Work task:
How many lines below contain the string "minus"? Reply with the figure and no further words.

Data excerpts:
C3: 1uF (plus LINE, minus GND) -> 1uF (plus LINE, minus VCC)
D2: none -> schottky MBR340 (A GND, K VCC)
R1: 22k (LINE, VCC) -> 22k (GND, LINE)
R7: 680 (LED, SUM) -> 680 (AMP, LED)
* * *
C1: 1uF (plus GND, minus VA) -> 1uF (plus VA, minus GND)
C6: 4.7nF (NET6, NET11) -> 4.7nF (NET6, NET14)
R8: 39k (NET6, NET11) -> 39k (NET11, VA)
...
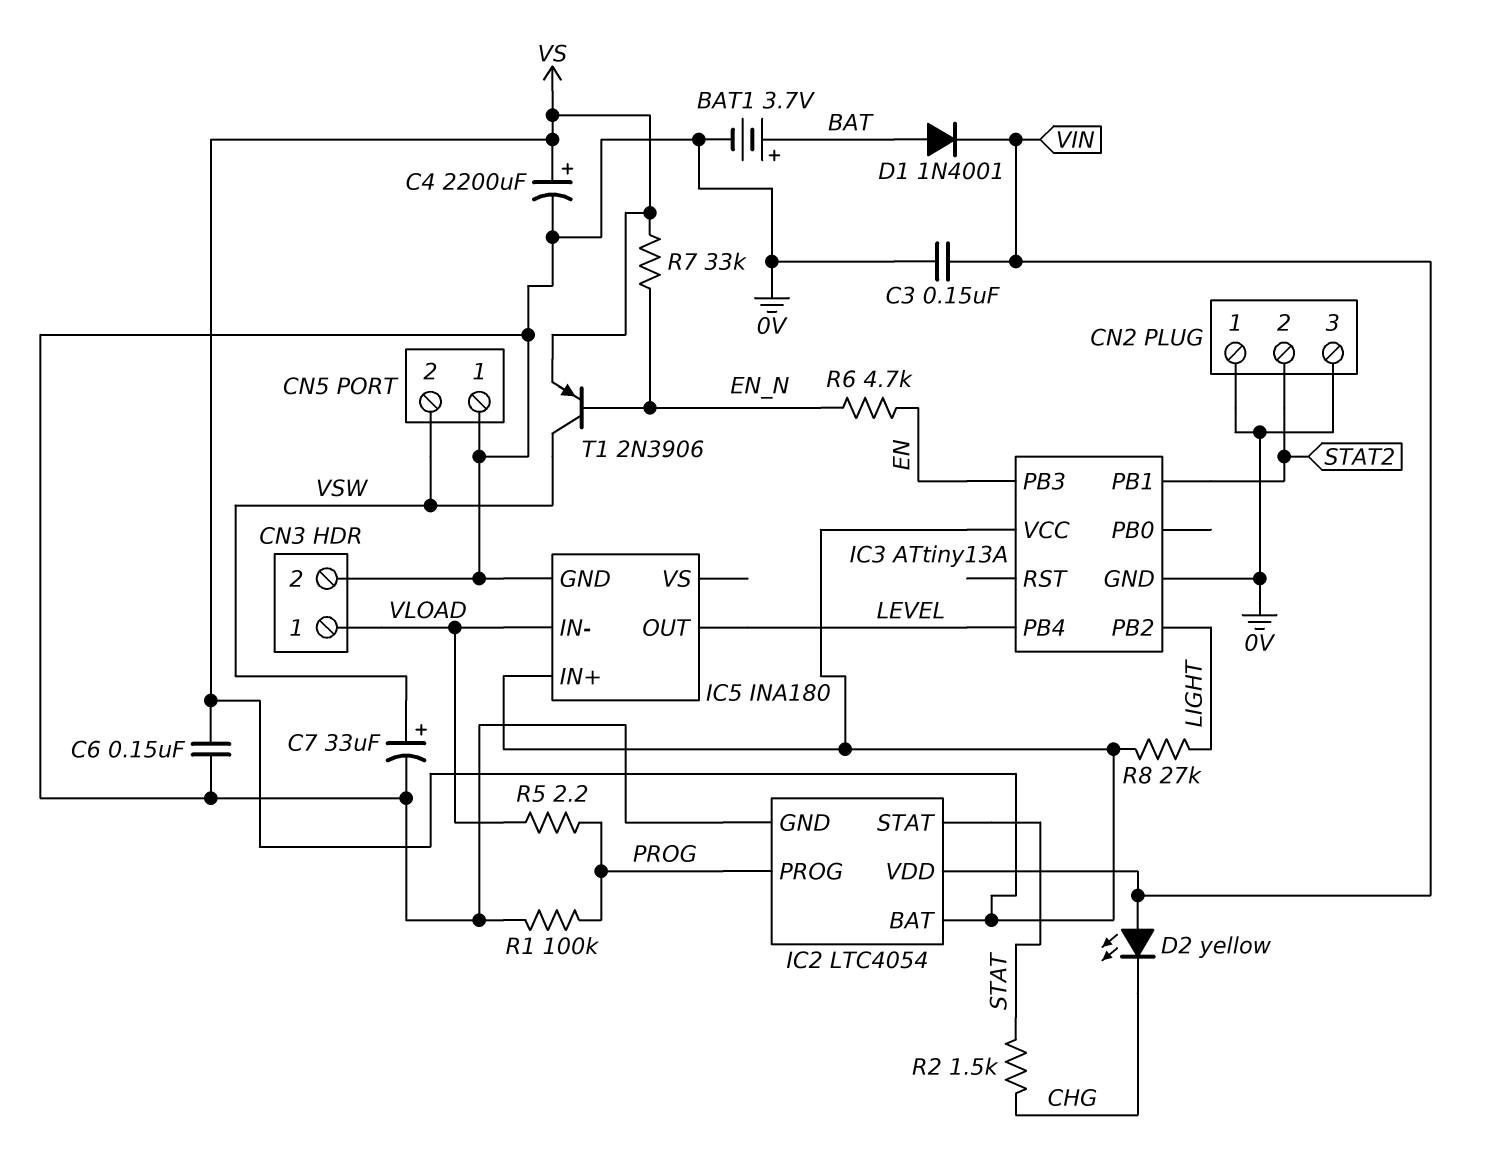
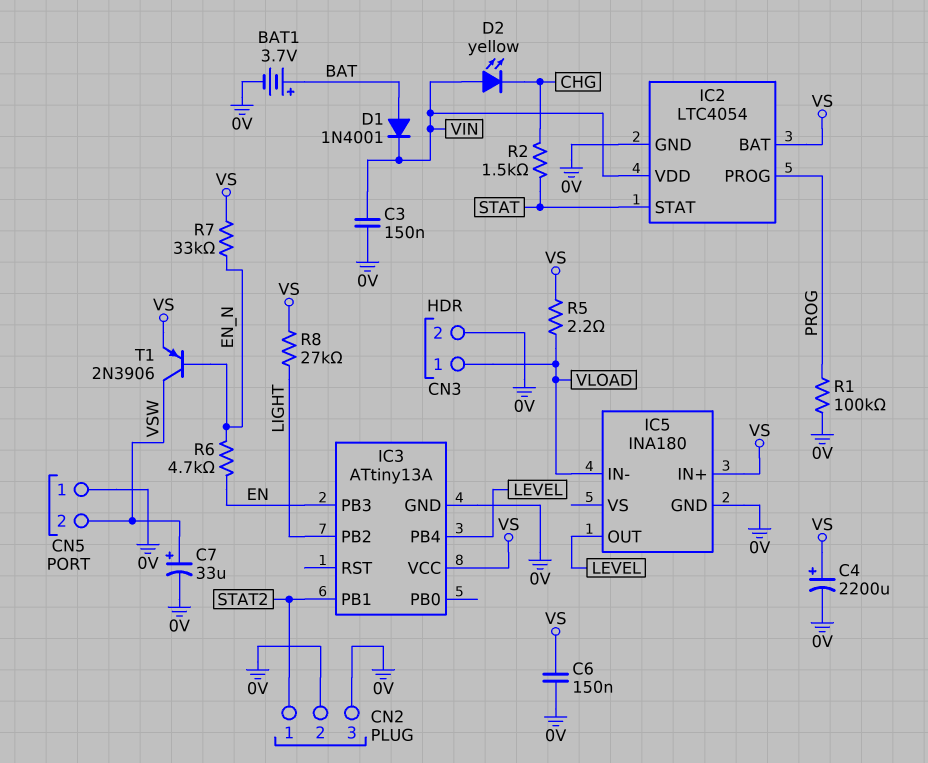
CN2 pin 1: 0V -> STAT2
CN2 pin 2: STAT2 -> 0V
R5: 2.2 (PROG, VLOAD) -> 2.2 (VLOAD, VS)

Task answer:
2